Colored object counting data
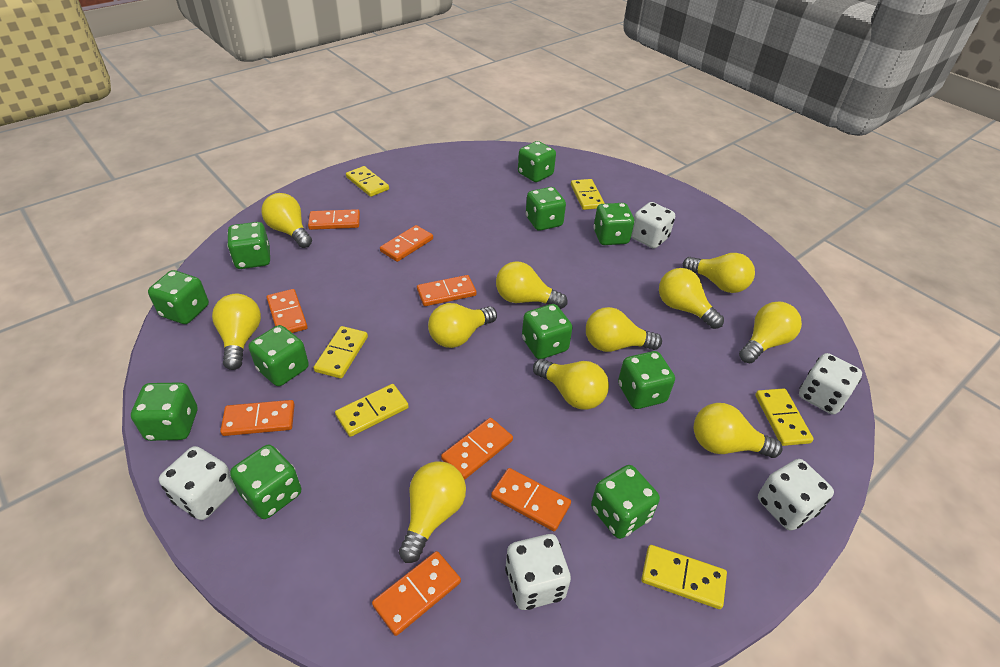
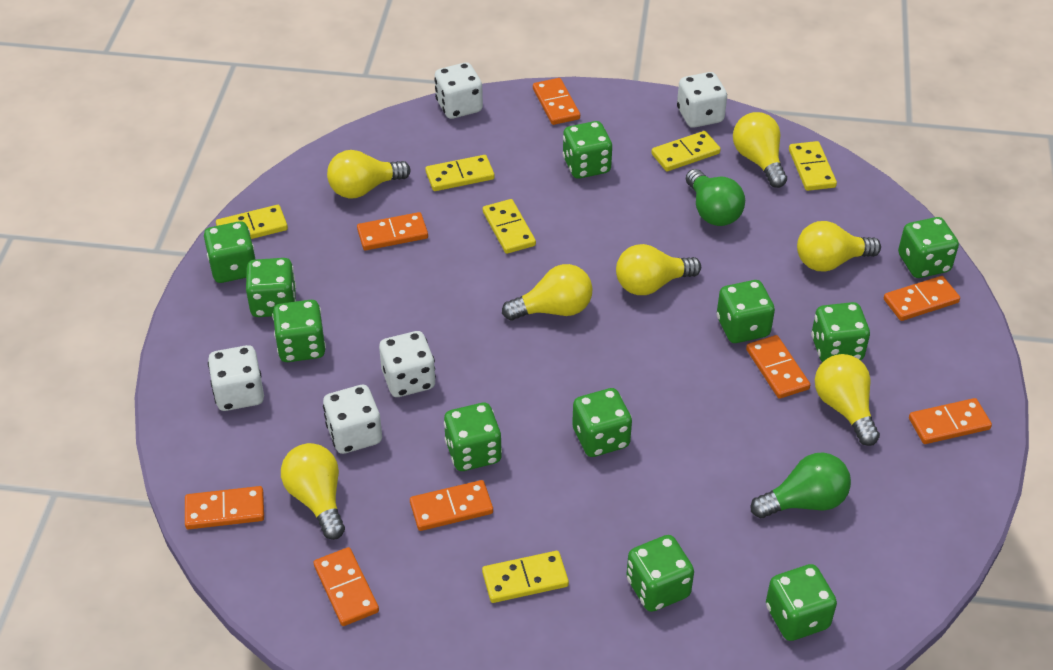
green light bulb: none = 0 -> [686,169,745,226] [751,452,851,518] = 2
yellow light bulb: [212,294,261,370] [261,193,312,248] [399,461,466,563] [428,303,497,348] [496,261,567,309] [533,359,609,410] [586,307,662,352] [659,268,724,329] [683,253,755,293] [694,403,783,458] [739,302,802,363] = 11 -> [281,443,345,540] [327,150,410,199] [502,264,592,320] [616,244,701,295] [733,112,787,188] [797,221,881,272] [815,354,880,446] = 7

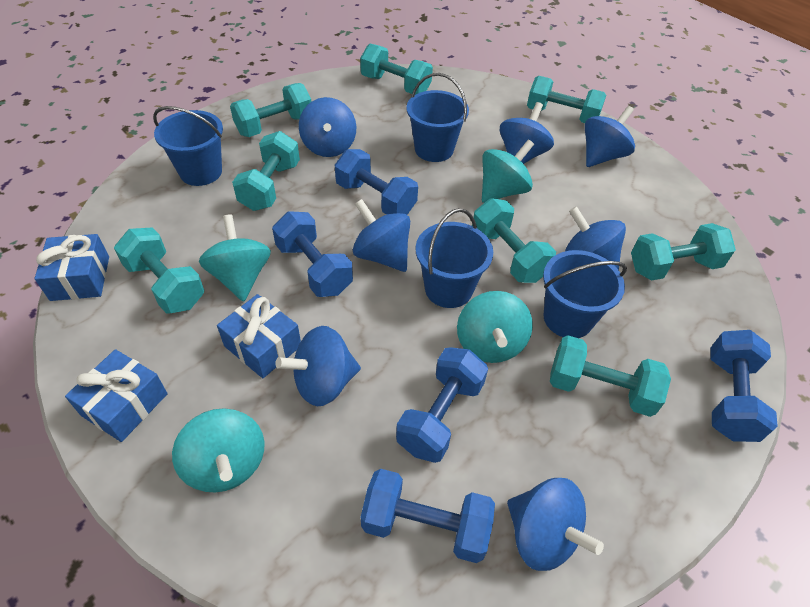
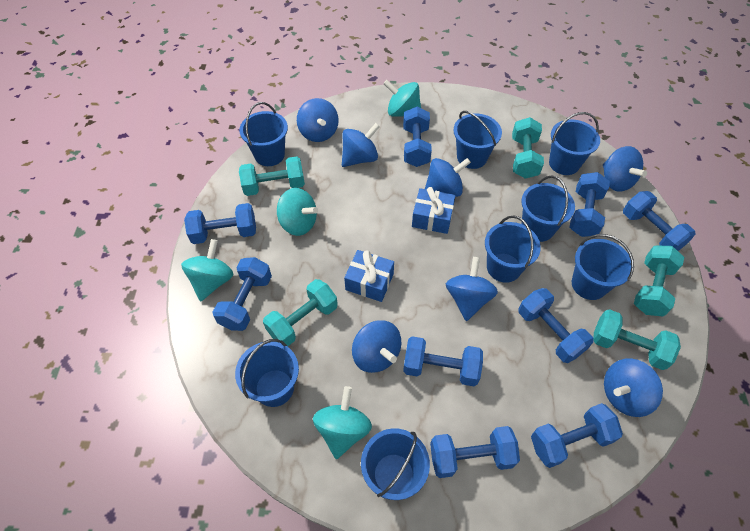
blue bucket: [153,106,223,186] [406,73,469,162] [416,208,493,308] [543,250,627,338] = 4 -> [235,339,299,407] [239,102,288,166] [361,428,430,500] [453,111,502,169] [485,216,541,283] [521,176,575,242] [549,112,600,175] [572,234,634,300] = 8
blue dumbbell: [272,211,353,297] [335,149,418,215] [361,469,495,563] [396,347,488,463] [710,330,778,442] = 5 -> [184,203,256,244] [213,257,272,331] [403,107,432,167] [403,336,483,386] [430,426,520,478] [519,288,594,363] [531,403,623,468] [569,172,610,237] [623,191,696,251] = 9
blue gift: [34,234,109,301] [65,349,168,442] [217,294,301,378] = 3 -> [344,250,394,302] [412,187,456,234] = 2
turquoise dumbbell: [114,227,204,314] [230,83,311,137] [232,131,300,211] [360,44,433,95] [472,198,556,283] [527,76,606,123] [550,335,671,417] [631,223,736,281] = 8 -> [239,156,305,196] [263,279,338,347] [512,117,544,179] [593,309,681,370] [634,245,684,316] = 5

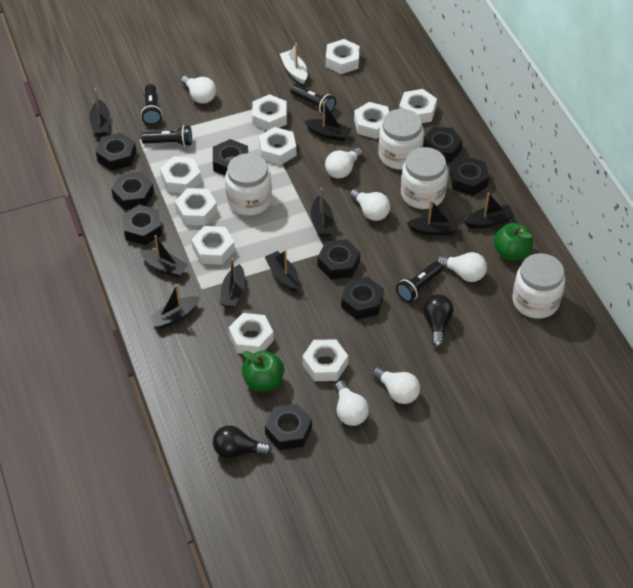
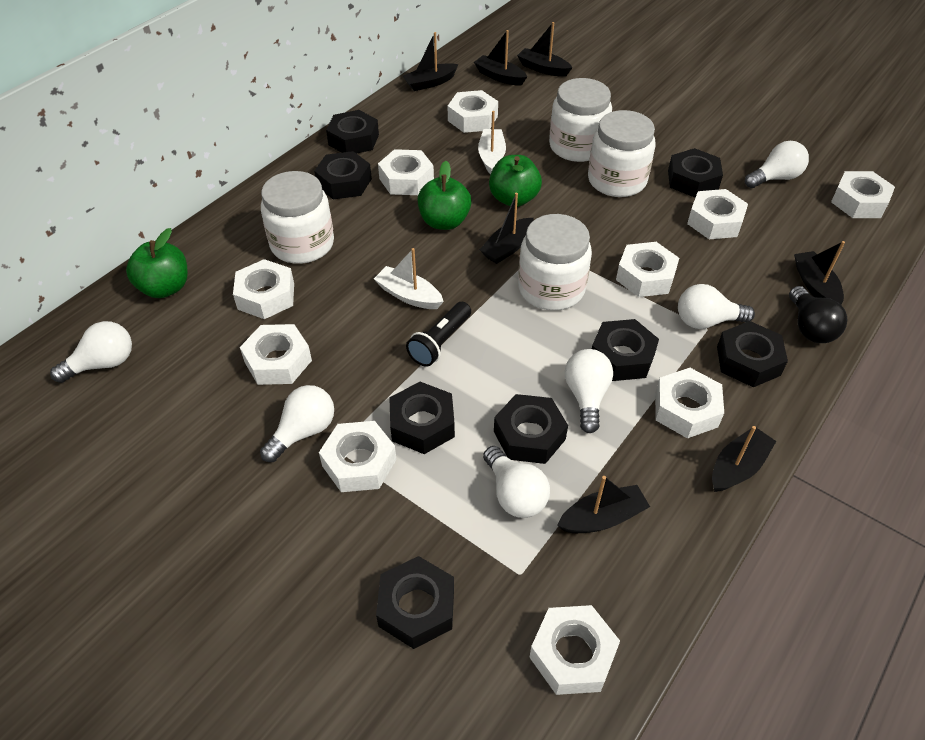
black boat: [89,89,110,136] [140,235,188,277] [150,284,200,329] [220,258,245,308] [265,250,299,292] [304,102,351,141] [311,188,333,237] [407,200,458,236] [464,193,514,228] = 9 -> [403,32,458,91] [474,30,527,86] [480,193,534,264] [517,22,573,77] [557,476,650,533] [712,426,776,492] [794,241,845,305] = 7
black flashlight: [141,84,162,125] [141,125,192,146] [290,84,336,114] [396,261,442,302] = 4 -> [406,302,471,367] = 1
black light bulb: [213,425,272,458] [423,294,454,348] = 2 -> [789,286,847,343] = 1
black nut: [96,132,136,171] [111,172,154,210] [122,205,162,245] [213,139,248,175] [265,404,312,450] [318,239,360,279] [341,277,384,320] [423,127,463,162] [449,156,489,196] = 9 -> [314,151,372,199] [326,110,379,154] [376,556,454,649] [389,382,455,454] [494,394,568,464] [592,319,659,381] [668,148,723,198] [717,321,788,387] = 8
green apple: [242,350,284,392] [493,223,533,261] = 2 -> [126,228,188,298] [417,161,471,230] [489,155,542,207] = 3
white boat: [280,43,308,84] = 1 -> [374,248,444,309] [478,111,506,174] = 2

## What you need to do
Take every line from the data that contains the word "green".

## Problem solution
green light bulb: none = 0 -> [686,169,745,226] [751,452,851,518] = 2
green apple: [242,350,284,392] [493,223,533,261] = 2 -> [126,228,188,298] [417,161,471,230] [489,155,542,207] = 3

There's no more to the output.